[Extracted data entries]
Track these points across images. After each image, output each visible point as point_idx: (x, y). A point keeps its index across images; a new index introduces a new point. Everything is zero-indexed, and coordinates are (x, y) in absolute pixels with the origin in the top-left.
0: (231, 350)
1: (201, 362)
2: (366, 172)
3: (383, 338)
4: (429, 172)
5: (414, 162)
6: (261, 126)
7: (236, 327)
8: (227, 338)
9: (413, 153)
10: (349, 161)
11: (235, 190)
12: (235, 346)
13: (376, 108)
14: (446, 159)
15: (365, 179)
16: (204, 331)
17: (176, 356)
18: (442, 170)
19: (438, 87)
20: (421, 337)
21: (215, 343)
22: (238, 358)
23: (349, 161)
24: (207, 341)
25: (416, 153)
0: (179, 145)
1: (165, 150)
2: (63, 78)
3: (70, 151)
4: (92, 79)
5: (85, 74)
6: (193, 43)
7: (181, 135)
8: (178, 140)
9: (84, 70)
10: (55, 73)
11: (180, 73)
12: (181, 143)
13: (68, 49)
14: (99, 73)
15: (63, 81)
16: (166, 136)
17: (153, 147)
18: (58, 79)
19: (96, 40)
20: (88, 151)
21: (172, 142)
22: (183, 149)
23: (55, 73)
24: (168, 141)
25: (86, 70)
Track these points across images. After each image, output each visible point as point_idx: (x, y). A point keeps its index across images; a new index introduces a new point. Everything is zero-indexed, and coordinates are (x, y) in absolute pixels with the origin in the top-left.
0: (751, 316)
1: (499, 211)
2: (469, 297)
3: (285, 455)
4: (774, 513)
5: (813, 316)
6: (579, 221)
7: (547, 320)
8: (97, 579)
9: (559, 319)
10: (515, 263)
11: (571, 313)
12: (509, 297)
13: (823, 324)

§ Exercise task
Rewrite everything from the start of the entries down to the line containing "25: (86, 70)", swapping "top-left" for "upper-left" and leaving all else unchanged.

§ Task response
Track these points across images. After each image, output each visible point as point_idx: (x, y). A point keeps its index across images; a new index introduces a new point. Everything is zero-indexed, and coordinates are (x, y) in absolute pixels with the origin in the upper-left.
0: (231, 350)
1: (201, 362)
2: (366, 172)
3: (383, 338)
4: (429, 172)
5: (414, 162)
6: (261, 126)
7: (236, 327)
8: (227, 338)
9: (413, 153)
10: (349, 161)
11: (235, 190)
12: (235, 346)
13: (376, 108)
14: (446, 159)
15: (365, 179)
16: (204, 331)
17: (176, 356)
18: (442, 170)
19: (438, 87)
20: (421, 337)
21: (215, 343)
22: (238, 358)
23: (349, 161)
24: (207, 341)
25: (416, 153)
0: (179, 145)
1: (165, 150)
2: (63, 78)
3: (70, 151)
4: (92, 79)
5: (85, 74)
6: (193, 43)
7: (181, 135)
8: (178, 140)
9: (84, 70)
10: (55, 73)
11: (180, 73)
12: (181, 143)
13: (68, 49)
14: (99, 73)
15: (63, 81)
16: (166, 136)
17: (153, 147)
18: (58, 79)
19: (96, 40)
20: (88, 151)
21: (172, 142)
22: (183, 149)
23: (55, 73)
24: (168, 141)
25: (86, 70)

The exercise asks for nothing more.